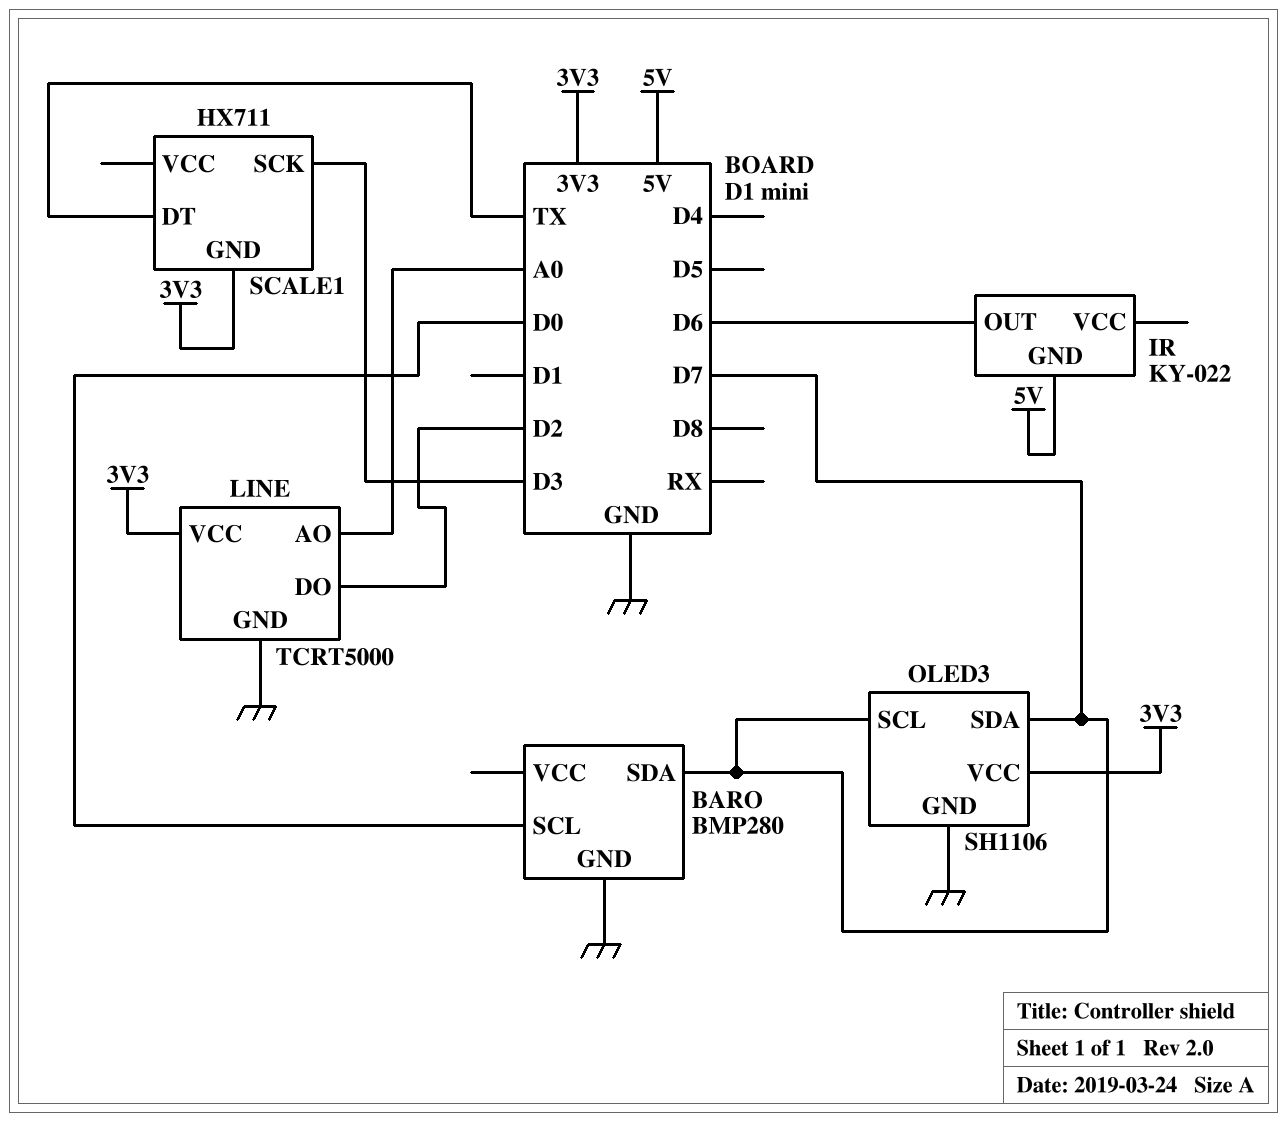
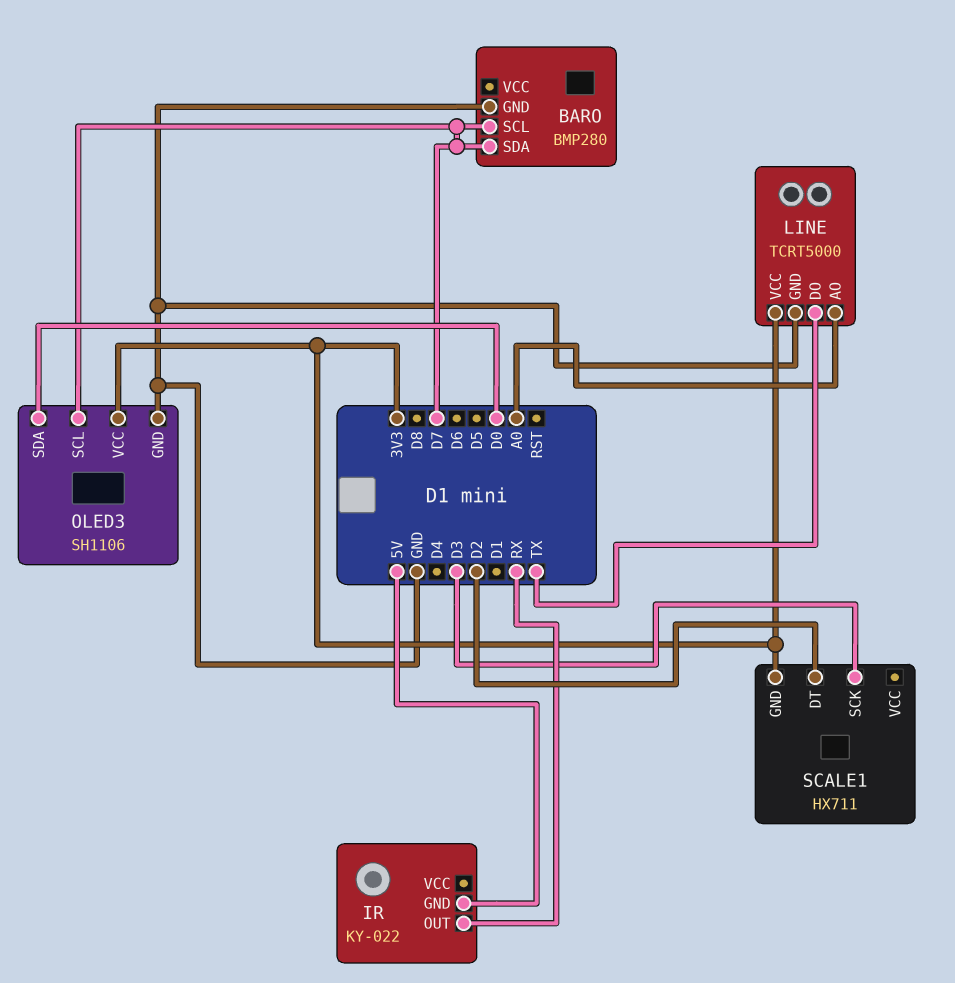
BARO pin SCL: D0 -> D7
IR pin OUT: D6 -> RX
LINE pin DO: D2 -> TX
OLED3 pin SDA: D7 -> D0
SCALE1 pin DT: TX -> D2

═══

Assignment:
From the first line to the last, copy the listing above exactly, dropping all images.

Result:
BARO pin SCL: D0 -> D7
IR pin OUT: D6 -> RX
LINE pin DO: D2 -> TX
OLED3 pin SDA: D7 -> D0
SCALE1 pin DT: TX -> D2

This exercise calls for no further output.